[Scene difference descriptions]
-------------------------

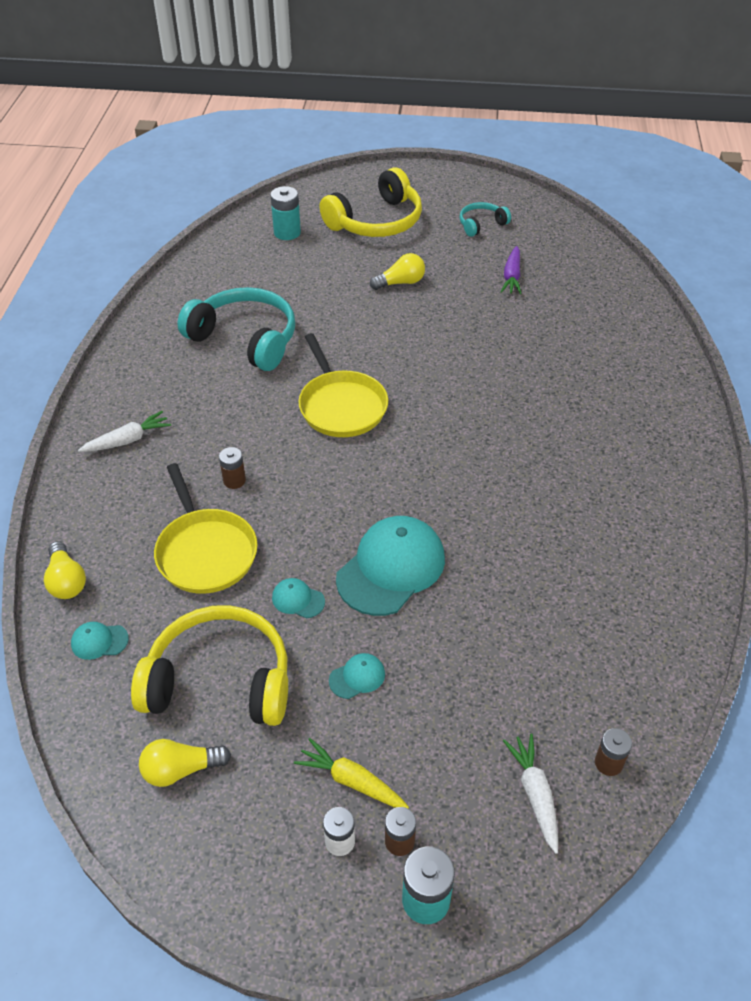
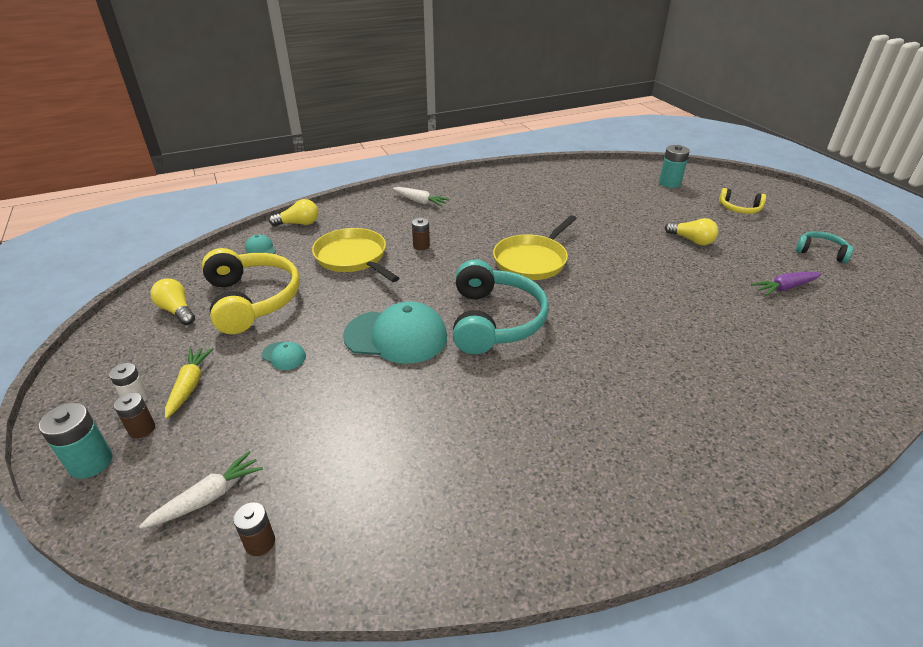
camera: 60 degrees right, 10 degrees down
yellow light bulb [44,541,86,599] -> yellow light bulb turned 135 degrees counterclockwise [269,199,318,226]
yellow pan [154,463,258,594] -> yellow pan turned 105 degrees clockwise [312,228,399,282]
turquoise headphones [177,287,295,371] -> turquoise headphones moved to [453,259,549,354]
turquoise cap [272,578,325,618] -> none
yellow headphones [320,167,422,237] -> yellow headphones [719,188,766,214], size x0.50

-------------------------

**EXERCISE INSTRUCTIONS**:
All of the entries need to be copied exactly, minus any pictures.

**REPLY**:
camera: 60 degrees right, 10 degrees down
yellow light bulb [44,541,86,599] -> yellow light bulb turned 135 degrees counterclockwise [269,199,318,226]
yellow pan [154,463,258,594] -> yellow pan turned 105 degrees clockwise [312,228,399,282]
turquoise headphones [177,287,295,371] -> turquoise headphones moved to [453,259,549,354]
turquoise cap [272,578,325,618] -> none
yellow headphones [320,167,422,237] -> yellow headphones [719,188,766,214], size x0.50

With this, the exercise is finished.